BEGIN Data for analysis

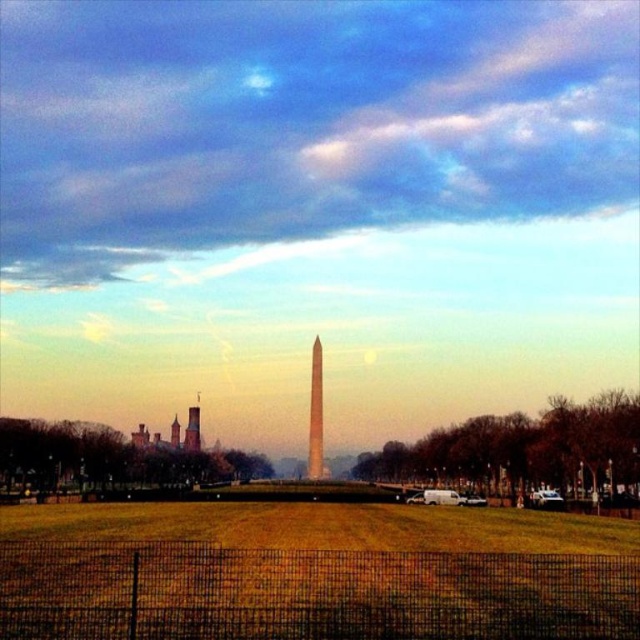
You are a photographer planning to capture the Washington Monument against the cloudy sky at upper center. Given that the smooth glass obelisk at center is in front of the sky, will the monument be fully visible in the photo?

The cloudy sky at upper center is taller than the smooth glass obelisk at center, so the monument will be fully visible as the sky extends above the obelisk.

You are standing at the fence near the bottom edge of the image. You see the yellow grass at center and the smooth glass obelisk at center. Which object is wider from your perspective?

The yellow grass at center is wider than the smooth glass obelisk at center from your perspective.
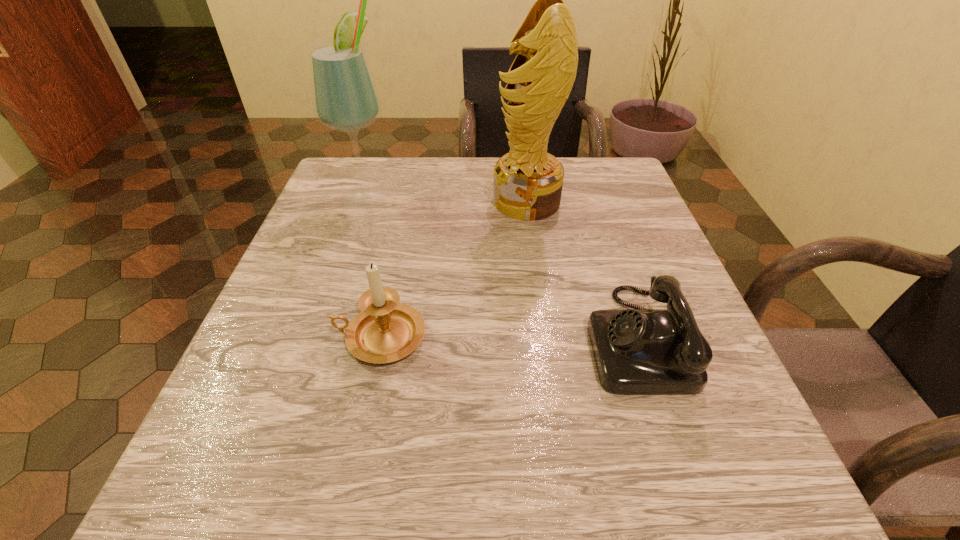
The image size is (960, 540). Identify the location of blank region between the telephone and the alcohol. (501, 266).

At what (x,y) coordinates should I click in order to perform the action: click on free space between the candle holder and the award. Please return your answer as a coordinate pair (x, y). The image size is (960, 540). Looking at the image, I should click on (453, 269).

Locate an element on the screen. vacant area that lies between the alcohol and the shortest object is located at coordinates (501, 266).

Identify the location of free point between the award and the alcohol. Image resolution: width=960 pixels, height=540 pixels. (447, 198).

Locate an element on the screen. free spot between the telephone and the award is located at coordinates (581, 270).

Find the location of a particular element. The width and height of the screenshot is (960, 540). blank region between the candle holder and the telephone is located at coordinates point(508,338).

Select which object is the second closest to the alcohol. Please provide its 2D coordinates. Your answer should be formatted as a tuple, i.e. [(x, y)], where the tuple contains the x and y coordinates of a point satisfying the conditions above.

[(385, 331)]

This screenshot has height=540, width=960. I want to click on the closest object to the alcohol, so click(528, 181).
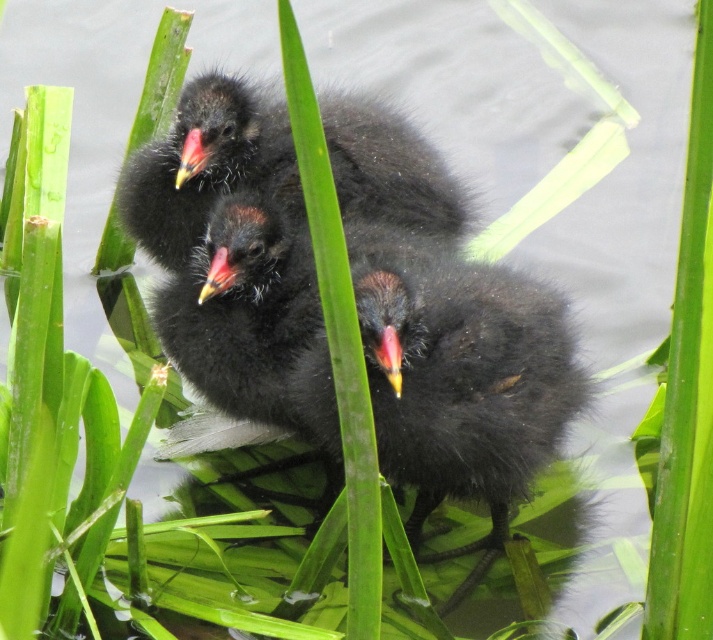
You are a wildlife photographer aiming to capture a closeup shot of the black fluffy birds at upper center. Given that your camera has a focal length of 200mm and you are currently positioned at point A, which is at coordinates 0.5, 0.5, can you estimate whether you need to move closer or farther away to focus on the birds?

The black fluffy birds at upper center are located at point (207,164). Since your current position is at (356,320), you need to move closer to the birds to focus on them with your 200mm lens.

You are a photographer trying to capture a closeup of the birds in the scene. You notice two points marked in the image, point 1 at coordinates point (366, 131) and point 2 at coordinates point (389, 358). Which point is closer to the camera, point 1 or point 2?

Point 1 at coordinates point (366, 131) is closer to the camera than point 2 at coordinates point (389, 358) because the Objects Description states that point (366, 131) is further to the viewer than point (389, 358).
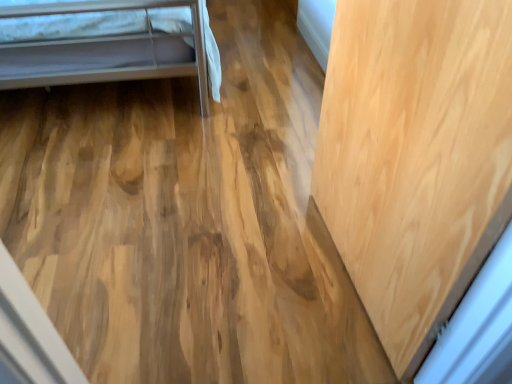
Where is `vacant location behind light wood door at right`? The height and width of the screenshot is (384, 512). vacant location behind light wood door at right is located at coordinates (278, 178).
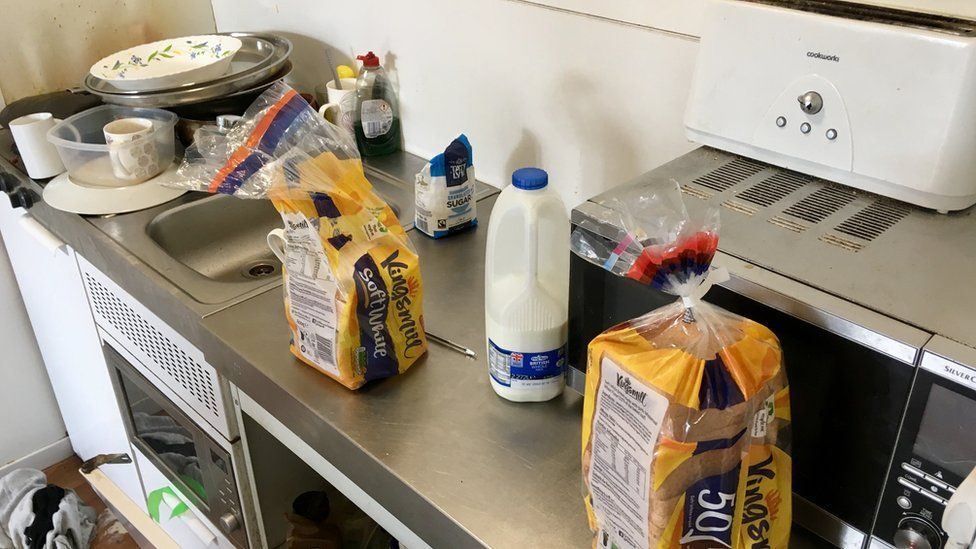
The image size is (976, 549). I want to click on wall, so click(608, 63), click(506, 52), click(450, 70).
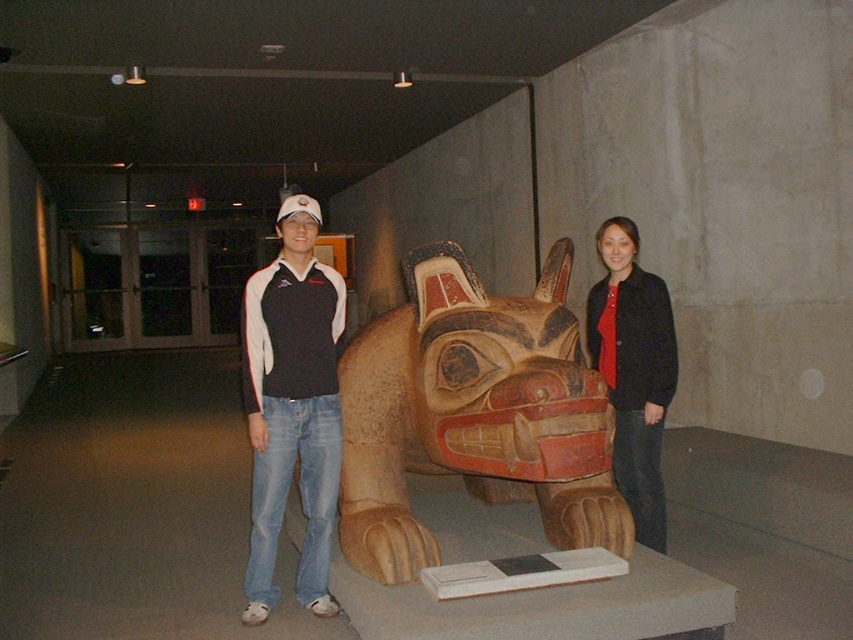
Question: Where is wooden totem pole at center located in relation to matte black shirt at center in the image?

Choices:
 (A) below
 (B) above

Answer: (B)

Question: Considering the relative positions of wooden totem pole at center and matte black jacket at center in the image provided, where is wooden totem pole at center located with respect to matte black jacket at center?

Choices:
 (A) below
 (B) above

Answer: (A)

Question: Which of these objects is positioned closest to the matte black jacket at center?

Choices:
 (A) matte black shirt at center
 (B) wooden totem pole at center

Answer: (B)

Question: Is wooden totem pole at center smaller than matte black shirt at center?

Choices:
 (A) yes
 (B) no

Answer: (B)

Question: Estimate the real-world distances between objects in this image. Which object is farther from the matte black jacket at center?

Choices:
 (A) wooden totem pole at center
 (B) matte black shirt at center

Answer: (B)

Question: Among these objects, which one is nearest to the camera?

Choices:
 (A) matte black jacket at center
 (B) wooden totem pole at center
 (C) matte black shirt at center

Answer: (B)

END Data for analysis

> _How to complete this task_:
Please recast all the rows above as a numbered list, dropping blank lines and leaving the pictures out.

> _Answer box_:
1. You are a photographer planning to capture the Washington Monument against the cloudy sky at upper center. Given that the smooth glass obelisk at center is in front of the sky, will the monument be fully visible in the photo?
2. The cloudy sky at upper center is taller than the smooth glass obelisk at center, so the monument will be fully visible as the sky extends above the obelisk.
3. You are standing at the fence near the bottom edge of the image. You see the yellow grass at center and the smooth glass obelisk at center. Which object is wider from your perspective?
4. The yellow grass at center is wider than the smooth glass obelisk at center from your perspective.
5. The image size is (960, 540). Identify the location of blank region between the telephone and the alcohol. (501, 266).
6. At what (x,y) coordinates should I click in order to perform the action: click on free space between the candle holder and the award. Please return your answer as a coordinate pair (x, y). The image size is (960, 540). Looking at the image, I should click on (453, 269).
7. Locate an element on the screen. vacant area that lies between the alcohol and the shortest object is located at coordinates (501, 266).
8. Identify the location of free point between the award and the alcohol. Image resolution: width=960 pixels, height=540 pixels. (447, 198).
9. Locate an element on the screen. free spot between the telephone and the award is located at coordinates (581, 270).
10. Find the location of a particular element. The width and height of the screenshot is (960, 540). blank region between the candle holder and the telephone is located at coordinates point(508,338).
11. Select which object is the second closest to the alcohol. Please provide its 2D coordinates. Your answer should be formatted as a tuple, i.e. [(x, y)], where the tuple contains the x and y coordinates of a point satisfying the conditions above.
12. [(385, 331)]
13. This screenshot has height=540, width=960. I want to click on the closest object to the alcohol, so click(528, 181).
14. You are a wildlife photographer aiming to capture a closeup shot of the black fluffy birds at upper center. Given that your camera has a focal length of 200mm and you are currently positioned at point A, which is at coordinates 0.5, 0.5, can you estimate whether you need to move closer or farther away to focus on the birds?
15. The black fluffy birds at upper center are located at point (207,164). Since your current position is at (356,320), you need to move closer to the birds to focus on them with your 200mm lens.
16. You are a photographer trying to capture a closeup of the birds in the scene. You notice two points marked in the image, point 1 at coordinates point (366, 131) and point 2 at coordinates point (389, 358). Which point is closer to the camera, point 1 or point 2?
17. Point 1 at coordinates point (366, 131) is closer to the camera than point 2 at coordinates point (389, 358) because the Objects Description states that point (366, 131) is further to the viewer than point (389, 358).
18. Where is `vacant location behind light wood door at right`? The height and width of the screenshot is (384, 512). vacant location behind light wood door at right is located at coordinates (278, 178).
19. The image size is (976, 549). I want to click on wall, so click(608, 63), click(506, 52), click(450, 70).
20. Question: Where is wooden totem pole at center located in relation to matte black shirt at center in the image?
21. Choices:
22.  (A) below
23.  (B) above
24. Answer: (B)
25. Question: Considering the relative positions of wooden totem pole at center and matte black jacket at center in the image provided, where is wooden totem pole at center located with respect to matte black jacket at center?
26. Choices:
27.  (A) below
28.  (B) above
29. Answer: (A)
30. Question: Which of these objects is positioned closest to the matte black jacket at center?
31. Choices:
32.  (A) matte black shirt at center
33.  (B) wooden totem pole at center
34. Answer: (B)
35. Question: Is wooden totem pole at center smaller than matte black shirt at center?
36. Choices:
37.  (A) yes
38.  (B) no
39. Answer: (B)
40. Question: Estimate the real-world distances between objects in this image. Which object is farther from the matte black jacket at center?
41. Choices:
42.  (A) wooden totem pole at center
43.  (B) matte black shirt at center
44. Answer: (B)
45. Question: Among these objects, which one is nearest to the camera?
46. Choices:
47.  (A) matte black jacket at center
48.  (B) wooden totem pole at center
49.  (C) matte black shirt at center
50. Answer: (B)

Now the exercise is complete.